### Problem statement:
The first line to keep is the one containing "(213, 120) = (582, 113): purple"; restate it and all lines after it through the end of the material, word for word and nothing else.

### Stored data:

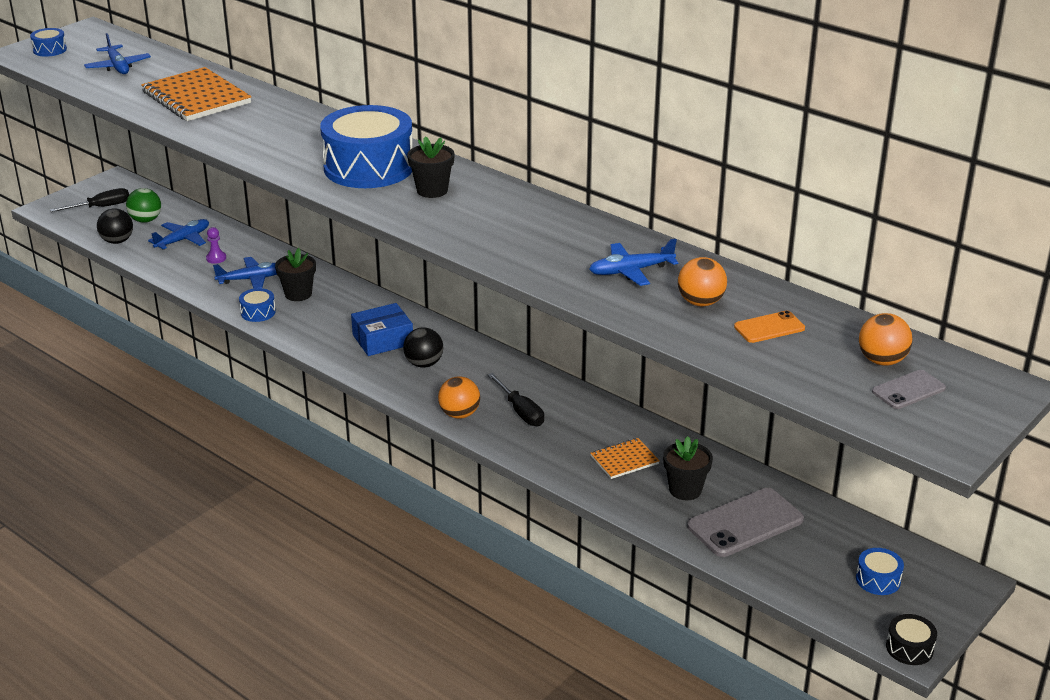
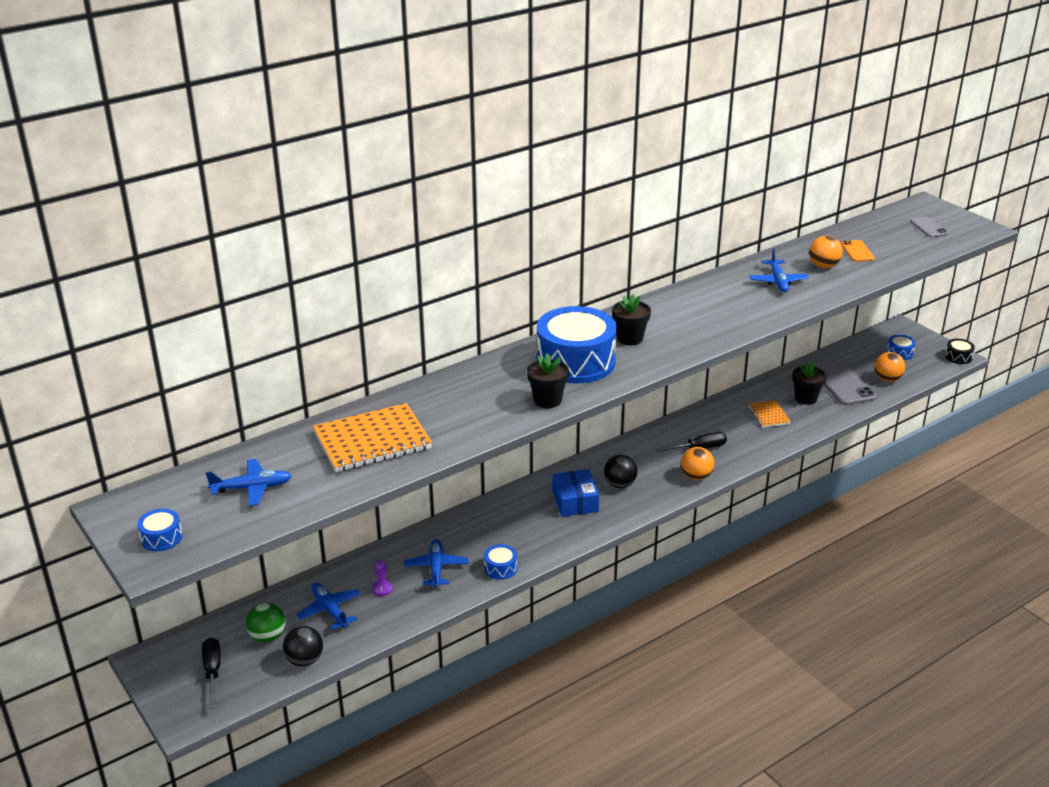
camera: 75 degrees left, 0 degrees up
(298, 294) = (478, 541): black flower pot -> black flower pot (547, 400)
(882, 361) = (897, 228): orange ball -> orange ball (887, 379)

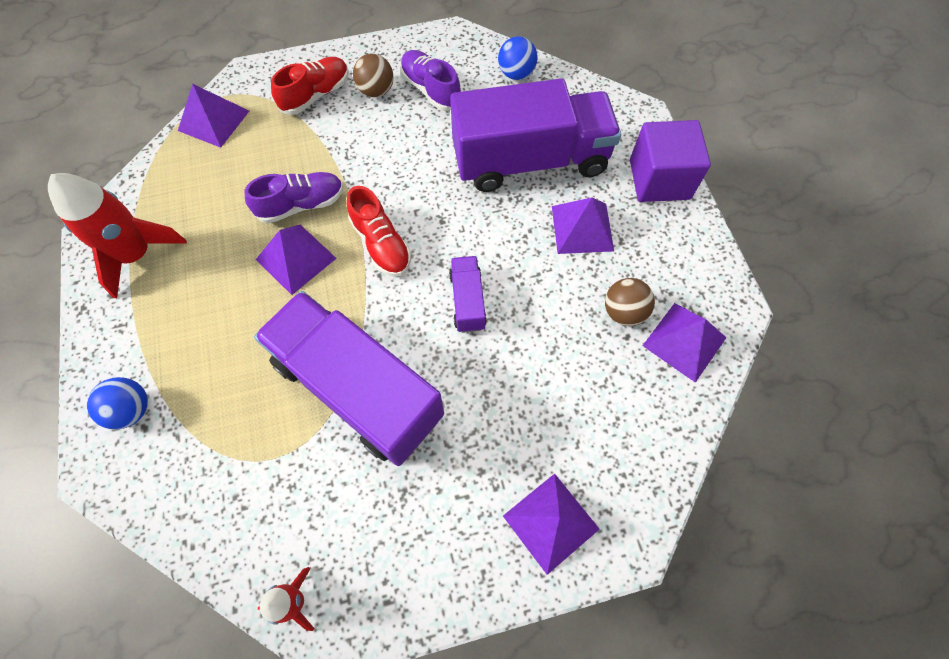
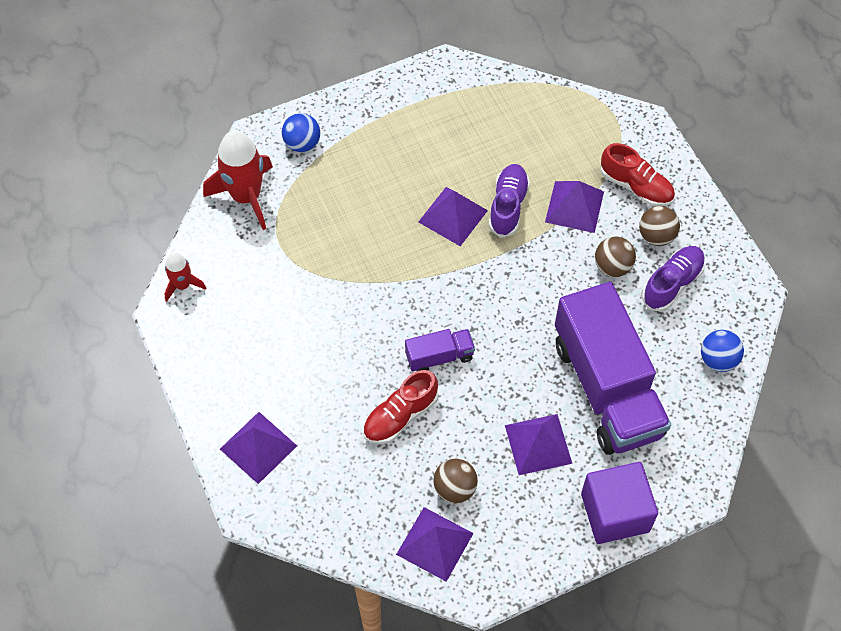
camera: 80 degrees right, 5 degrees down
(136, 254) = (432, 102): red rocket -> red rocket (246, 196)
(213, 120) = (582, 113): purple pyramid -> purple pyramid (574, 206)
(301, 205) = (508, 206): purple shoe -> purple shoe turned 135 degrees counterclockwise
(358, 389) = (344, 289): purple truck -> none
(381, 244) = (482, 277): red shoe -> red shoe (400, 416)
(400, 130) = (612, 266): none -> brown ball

### Written answer:
(213, 120) = (582, 113): purple pyramid -> purple pyramid (574, 206)
(301, 205) = (508, 206): purple shoe -> purple shoe turned 135 degrees counterclockwise
(358, 389) = (344, 289): purple truck -> none
(381, 244) = (482, 277): red shoe -> red shoe (400, 416)
(400, 130) = (612, 266): none -> brown ball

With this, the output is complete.